**Records**
-----

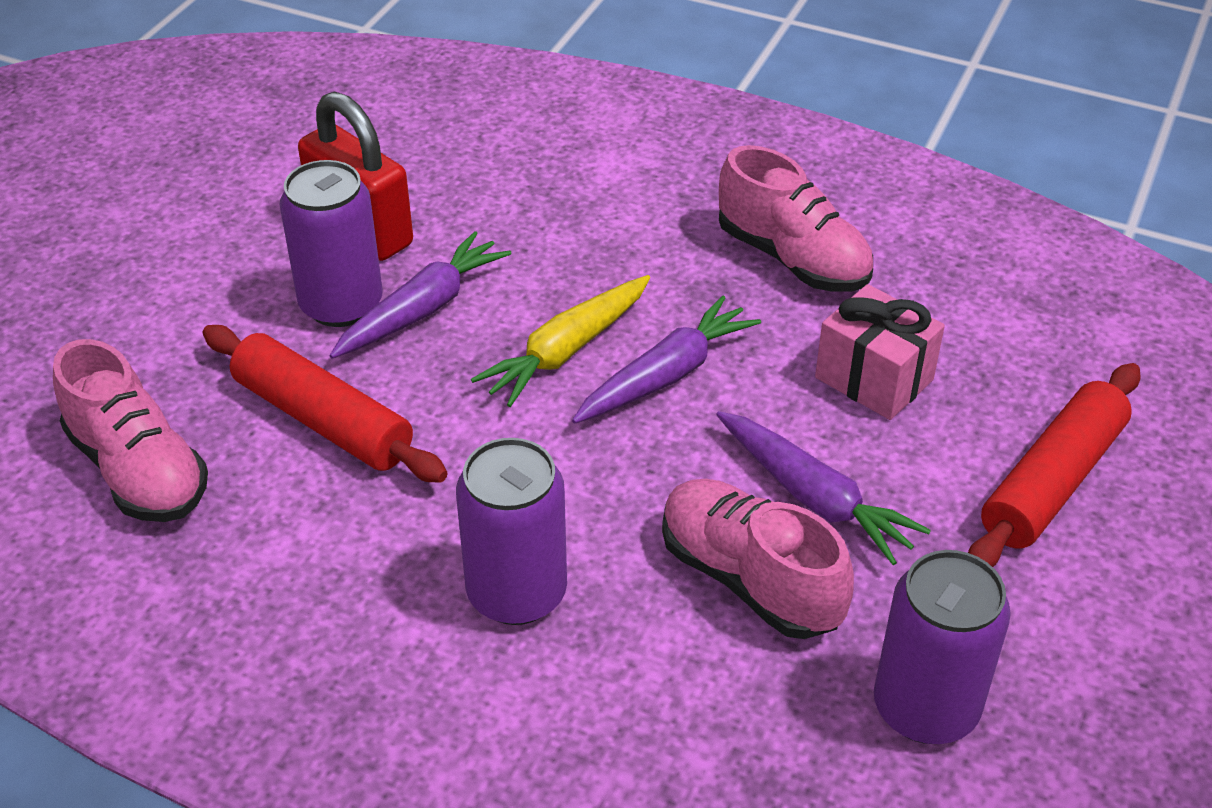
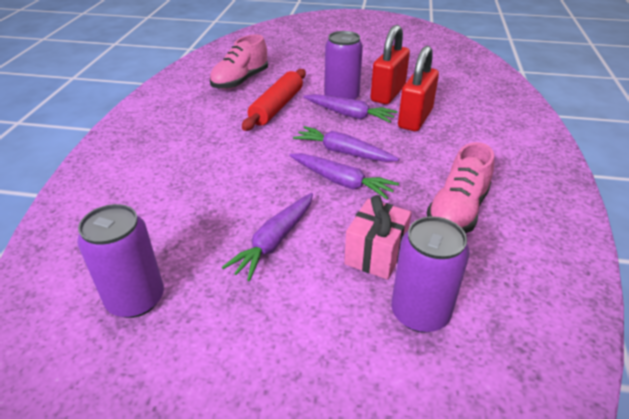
camera: 75 degrees right, 5 degrees down
(485, 222) = (415, 118): none -> red padlock
(517, 593) = (196, 164): purple can -> purple can (420, 313)
(566, 351) = (343, 152): yellow carrot -> purple carrot
(749, 579) = (214, 226): pink shoe -> none
(1052, 481) = (320, 346): red rolling pin -> none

-----

**What to do**
Leave out the pictures and set down all of the data exactly.

**Task solution**
camera: 75 degrees right, 5 degrees down
(485, 222) = (415, 118): none -> red padlock
(517, 593) = (196, 164): purple can -> purple can (420, 313)
(566, 351) = (343, 152): yellow carrot -> purple carrot
(749, 579) = (214, 226): pink shoe -> none
(1052, 481) = (320, 346): red rolling pin -> none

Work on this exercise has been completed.